### What you need to do
Every line below that contains the word "semicircle" must be copied.

(Beginning of Data records)

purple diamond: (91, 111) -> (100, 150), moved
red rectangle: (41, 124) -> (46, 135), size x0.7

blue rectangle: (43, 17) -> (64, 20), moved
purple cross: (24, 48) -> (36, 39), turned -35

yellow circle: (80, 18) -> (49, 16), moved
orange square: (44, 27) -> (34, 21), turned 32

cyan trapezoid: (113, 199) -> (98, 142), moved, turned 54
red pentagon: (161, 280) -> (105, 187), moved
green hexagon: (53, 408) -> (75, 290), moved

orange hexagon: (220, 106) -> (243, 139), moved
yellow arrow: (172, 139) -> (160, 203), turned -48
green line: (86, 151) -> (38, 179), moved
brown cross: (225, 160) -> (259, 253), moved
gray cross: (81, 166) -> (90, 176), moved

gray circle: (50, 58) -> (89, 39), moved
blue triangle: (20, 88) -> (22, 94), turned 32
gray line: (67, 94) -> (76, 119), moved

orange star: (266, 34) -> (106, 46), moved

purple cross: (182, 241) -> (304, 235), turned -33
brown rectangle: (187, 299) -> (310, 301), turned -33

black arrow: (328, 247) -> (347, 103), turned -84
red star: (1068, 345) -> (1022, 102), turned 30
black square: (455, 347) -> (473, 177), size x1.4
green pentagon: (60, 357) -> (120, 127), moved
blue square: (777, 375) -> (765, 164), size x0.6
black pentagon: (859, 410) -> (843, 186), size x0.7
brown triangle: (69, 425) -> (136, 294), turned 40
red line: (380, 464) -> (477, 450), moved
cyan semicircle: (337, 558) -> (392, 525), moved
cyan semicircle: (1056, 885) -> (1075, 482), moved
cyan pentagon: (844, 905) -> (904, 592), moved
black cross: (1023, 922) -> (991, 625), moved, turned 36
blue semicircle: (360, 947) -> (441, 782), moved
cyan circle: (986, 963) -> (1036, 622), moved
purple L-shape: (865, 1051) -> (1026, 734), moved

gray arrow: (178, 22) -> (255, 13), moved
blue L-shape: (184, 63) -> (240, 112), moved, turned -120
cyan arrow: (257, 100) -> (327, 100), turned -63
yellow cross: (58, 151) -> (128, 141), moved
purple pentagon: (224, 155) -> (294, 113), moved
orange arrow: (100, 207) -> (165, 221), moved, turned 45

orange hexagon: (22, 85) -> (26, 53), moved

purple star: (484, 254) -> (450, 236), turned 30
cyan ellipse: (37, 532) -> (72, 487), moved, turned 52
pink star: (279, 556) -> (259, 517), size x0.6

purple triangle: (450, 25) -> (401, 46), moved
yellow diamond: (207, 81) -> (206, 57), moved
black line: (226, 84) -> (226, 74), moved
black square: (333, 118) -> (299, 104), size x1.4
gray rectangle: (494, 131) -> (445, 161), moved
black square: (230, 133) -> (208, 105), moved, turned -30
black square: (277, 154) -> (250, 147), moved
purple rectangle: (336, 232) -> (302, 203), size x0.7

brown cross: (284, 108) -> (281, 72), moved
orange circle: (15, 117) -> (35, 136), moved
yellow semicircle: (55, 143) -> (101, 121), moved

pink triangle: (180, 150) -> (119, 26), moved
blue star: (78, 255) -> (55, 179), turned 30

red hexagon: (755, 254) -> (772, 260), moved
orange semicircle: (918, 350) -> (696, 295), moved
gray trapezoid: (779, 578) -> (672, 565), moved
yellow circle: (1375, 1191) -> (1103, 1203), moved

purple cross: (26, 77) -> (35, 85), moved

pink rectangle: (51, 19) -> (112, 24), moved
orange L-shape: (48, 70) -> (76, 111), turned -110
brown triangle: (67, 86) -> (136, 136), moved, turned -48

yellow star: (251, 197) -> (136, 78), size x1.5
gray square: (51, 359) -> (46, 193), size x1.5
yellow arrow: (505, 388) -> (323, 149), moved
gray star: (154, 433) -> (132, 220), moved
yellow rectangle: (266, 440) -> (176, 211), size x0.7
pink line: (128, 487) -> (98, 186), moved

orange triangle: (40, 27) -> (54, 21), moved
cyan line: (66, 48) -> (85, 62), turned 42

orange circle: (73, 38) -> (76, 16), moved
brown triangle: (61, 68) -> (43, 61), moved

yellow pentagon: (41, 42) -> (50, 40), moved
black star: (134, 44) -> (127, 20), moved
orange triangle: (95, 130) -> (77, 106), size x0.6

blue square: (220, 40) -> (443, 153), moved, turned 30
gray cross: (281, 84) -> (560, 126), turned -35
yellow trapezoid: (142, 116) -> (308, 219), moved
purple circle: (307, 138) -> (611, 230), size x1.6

(End of Data records)

### Your response
cyan semicircle: (337, 558) -> (392, 525), moved
cyan semicircle: (1056, 885) -> (1075, 482), moved
blue semicircle: (360, 947) -> (441, 782), moved
yellow semicircle: (55, 143) -> (101, 121), moved
orange semicircle: (918, 350) -> (696, 295), moved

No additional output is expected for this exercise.